=== TASK DESCRIPTION ===
Please output every record below exactly as written, leaving out any pictures.

=== DATA TO USE ===

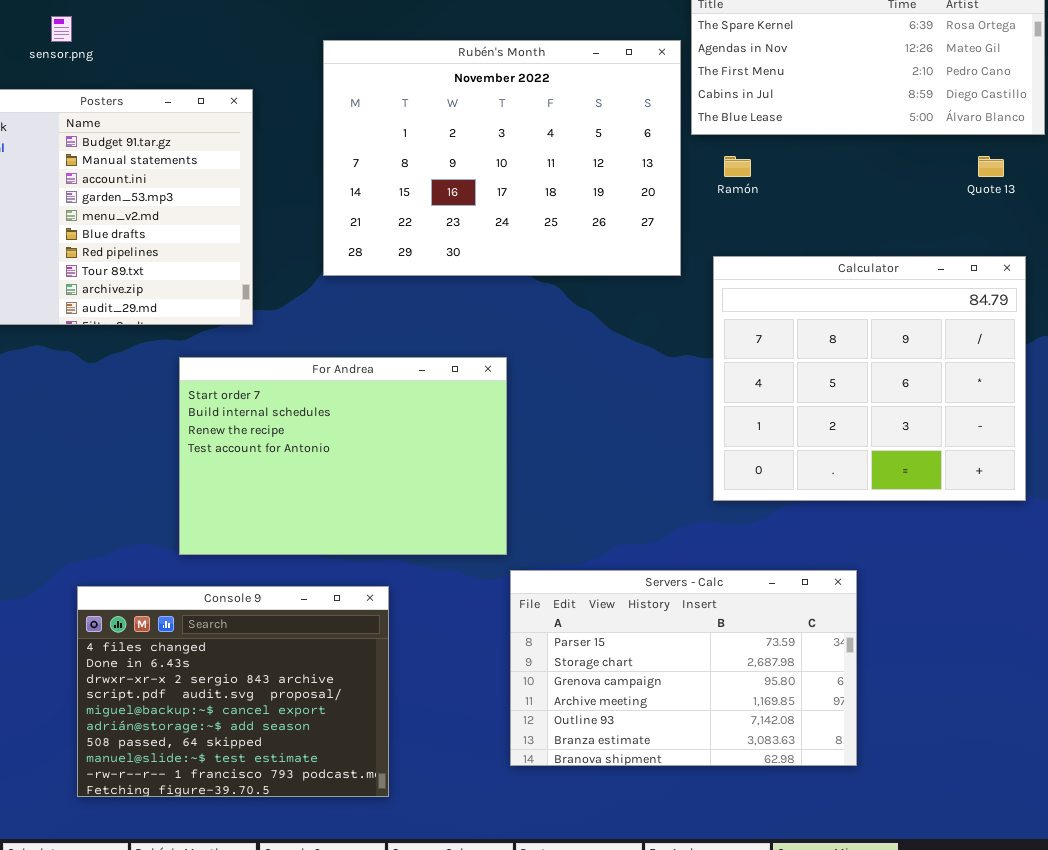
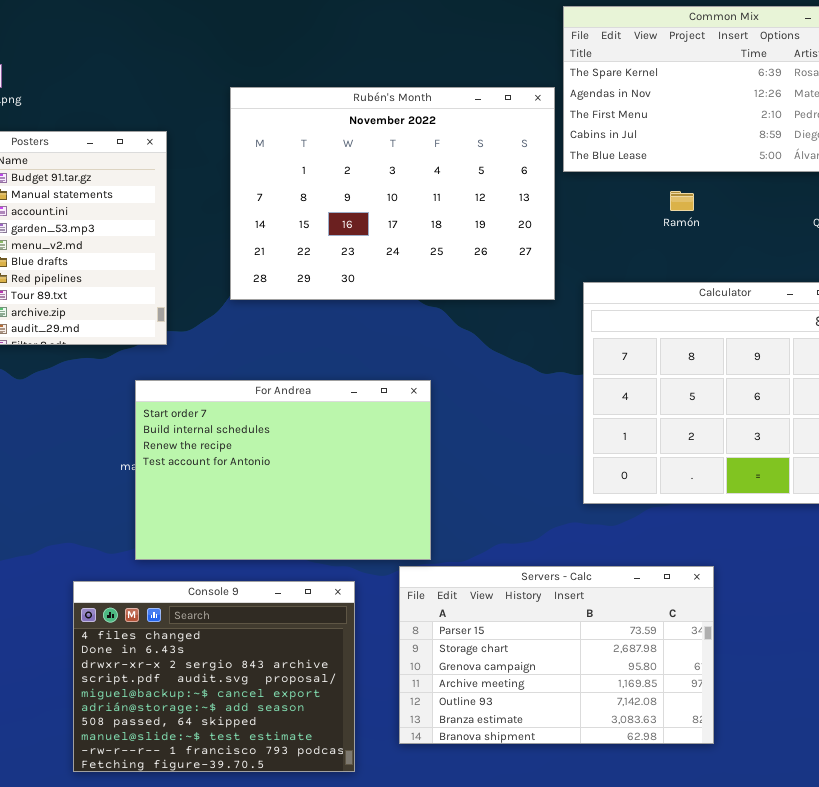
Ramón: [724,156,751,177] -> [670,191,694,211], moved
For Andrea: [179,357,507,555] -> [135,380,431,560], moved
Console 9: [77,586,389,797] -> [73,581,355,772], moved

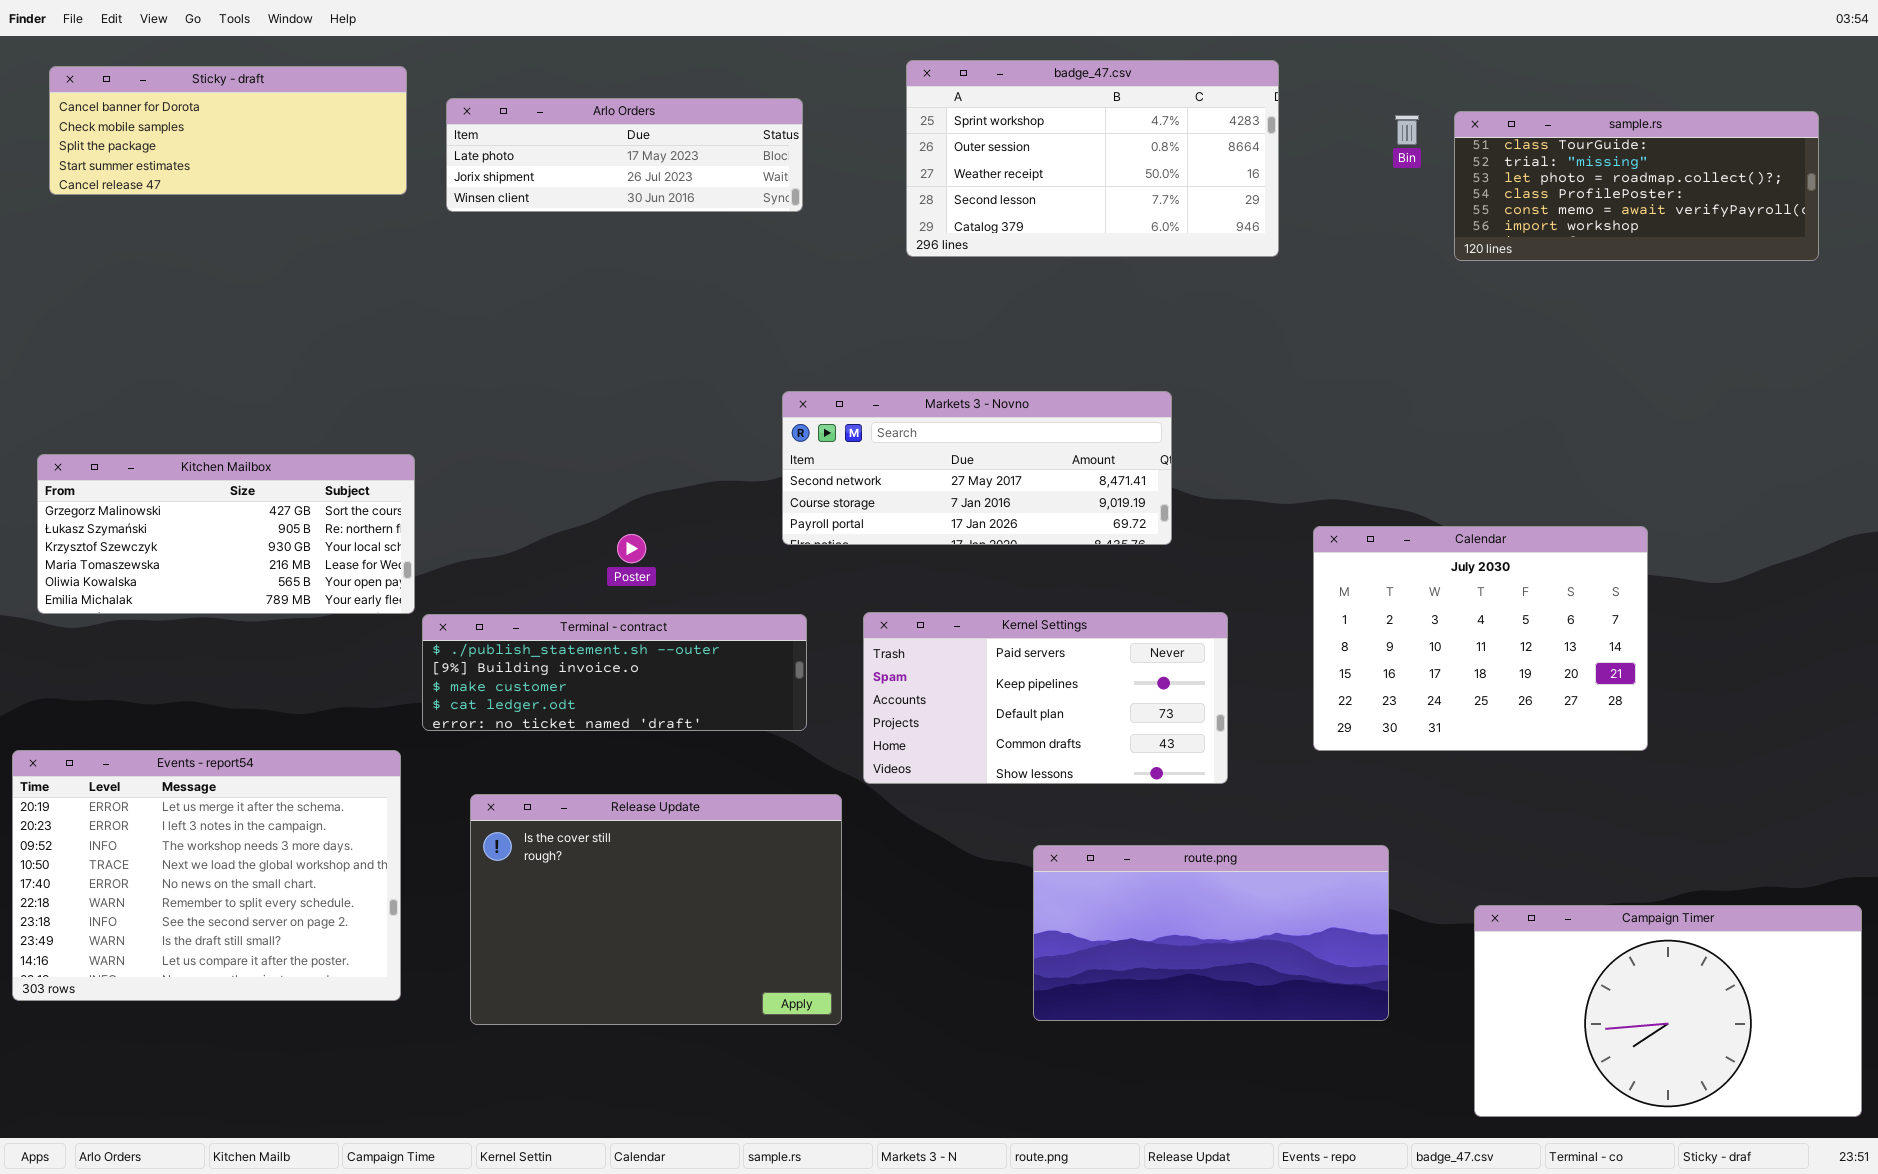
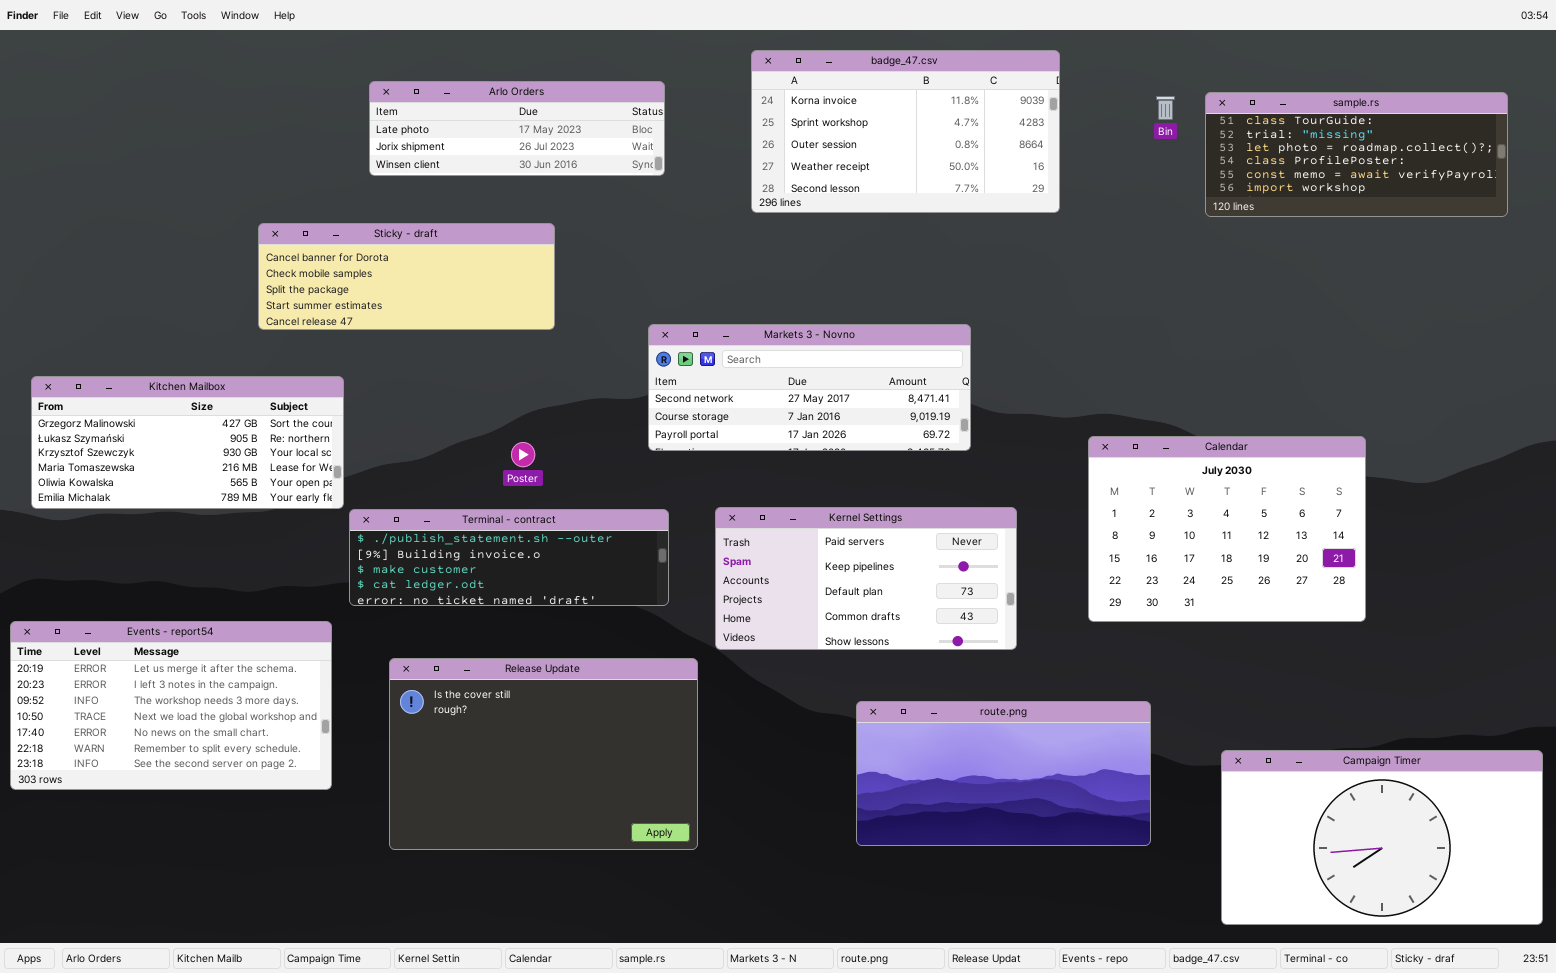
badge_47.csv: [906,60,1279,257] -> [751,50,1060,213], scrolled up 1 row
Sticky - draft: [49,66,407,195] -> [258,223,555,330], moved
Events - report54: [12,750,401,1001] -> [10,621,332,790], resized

=== YOUR RESPONSE ===
Ramón: [724,156,751,177] -> [670,191,694,211], moved
For Andrea: [179,357,507,555] -> [135,380,431,560], moved
Console 9: [77,586,389,797] -> [73,581,355,772], moved

badge_47.csv: [906,60,1279,257] -> [751,50,1060,213], scrolled up 1 row
Sticky - draft: [49,66,407,195] -> [258,223,555,330], moved
Events - report54: [12,750,401,1001] -> [10,621,332,790], resized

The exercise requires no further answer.